REQUIRED WORK: Reproduce each record verbatim, images excluded.
----- RECORDS FOR THIS EXERCISE
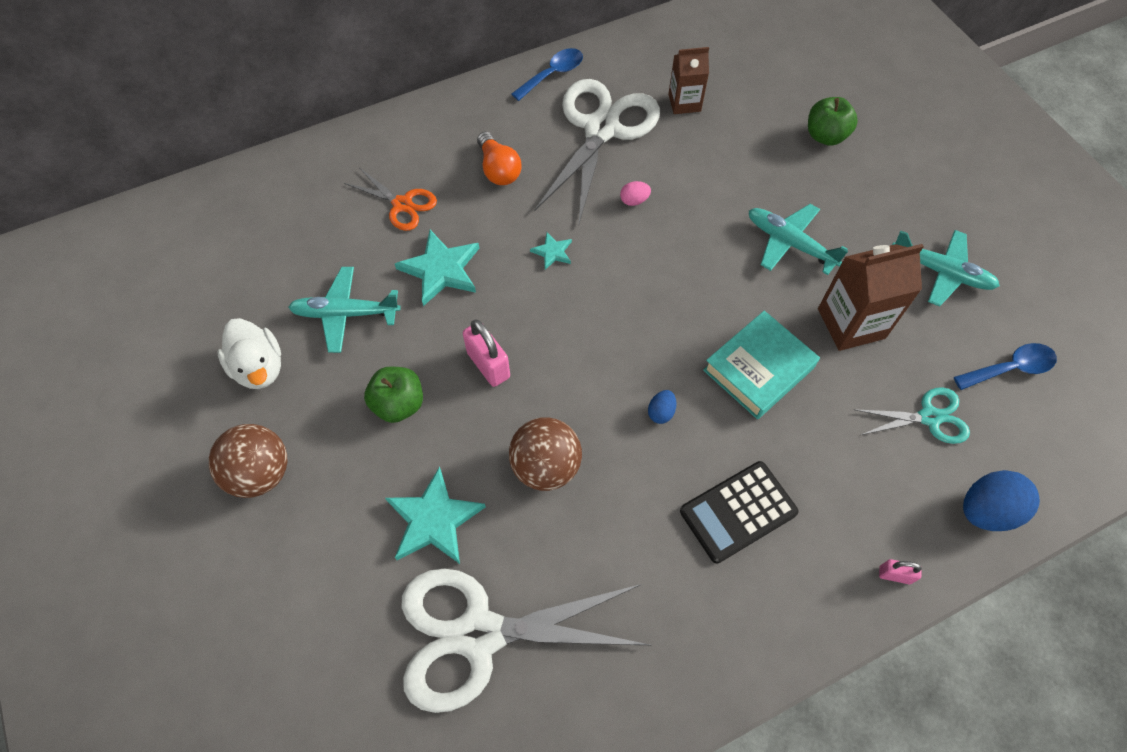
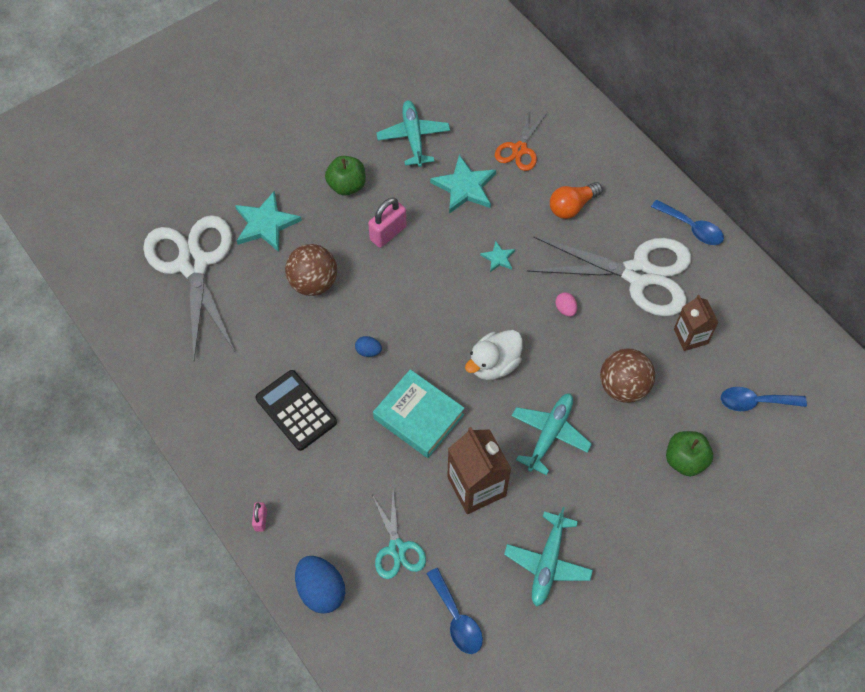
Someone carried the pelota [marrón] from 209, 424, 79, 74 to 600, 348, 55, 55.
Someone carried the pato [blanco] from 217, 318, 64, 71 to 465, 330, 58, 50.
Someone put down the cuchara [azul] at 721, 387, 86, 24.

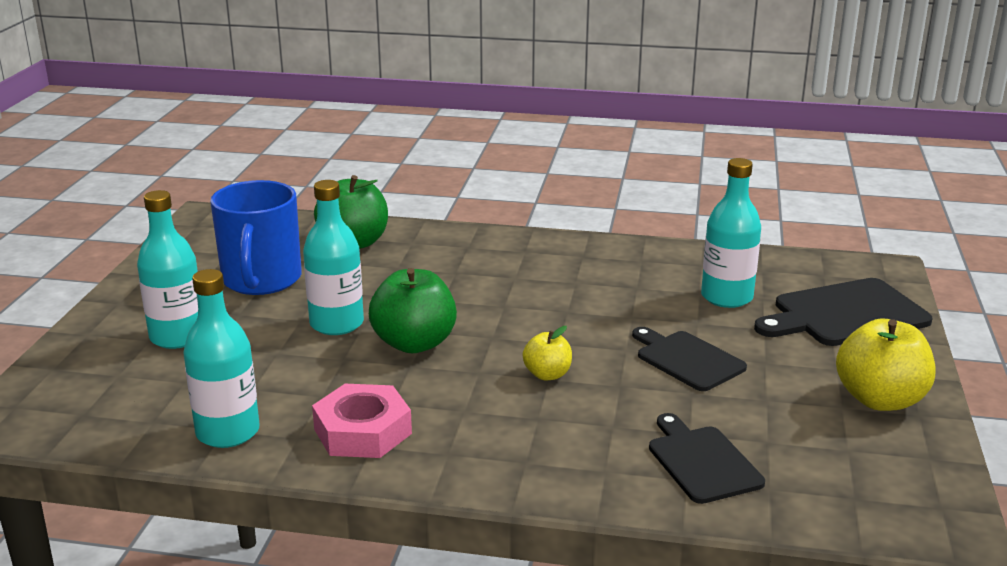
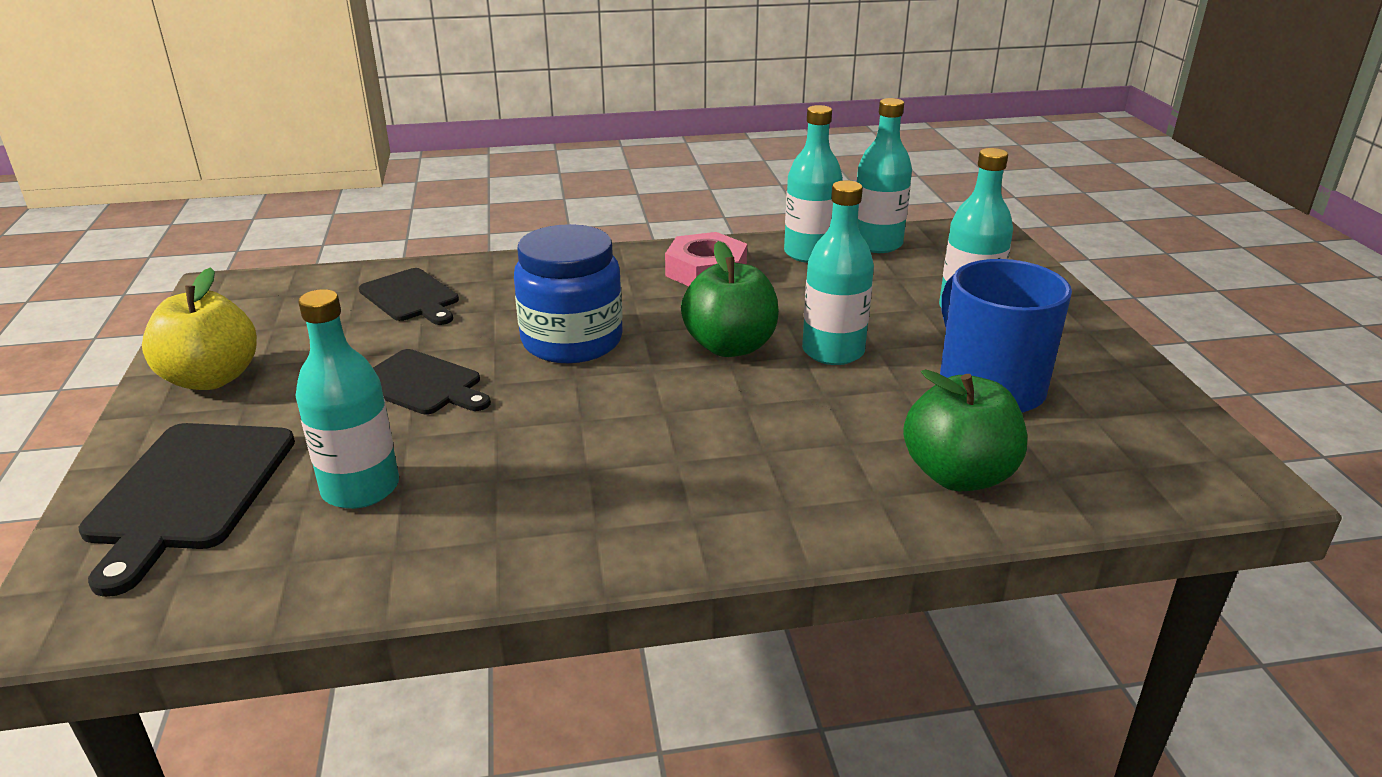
Someone swapped the manzana [amarillo] at 522, 326, 50, 55 for the tarro [azul] at 514, 224, 109, 139.
Someone rotated the tabla de cortar [negro] at 754, 278, 179, 68 by 135 degrees clockwise.
Someone put down the botella [turquesa] at 856, 98, 56, 155.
----------
SOLVED EXERCISE:
Someone carried the pelota [marrón] from 209, 424, 79, 74 to 600, 348, 55, 55.
Someone carried the pato [blanco] from 217, 318, 64, 71 to 465, 330, 58, 50.
Someone put down the cuchara [azul] at 721, 387, 86, 24.

Someone swapped the manzana [amarillo] at 522, 326, 50, 55 for the tarro [azul] at 514, 224, 109, 139.
Someone rotated the tabla de cortar [negro] at 754, 278, 179, 68 by 135 degrees clockwise.
Someone put down the botella [turquesa] at 856, 98, 56, 155.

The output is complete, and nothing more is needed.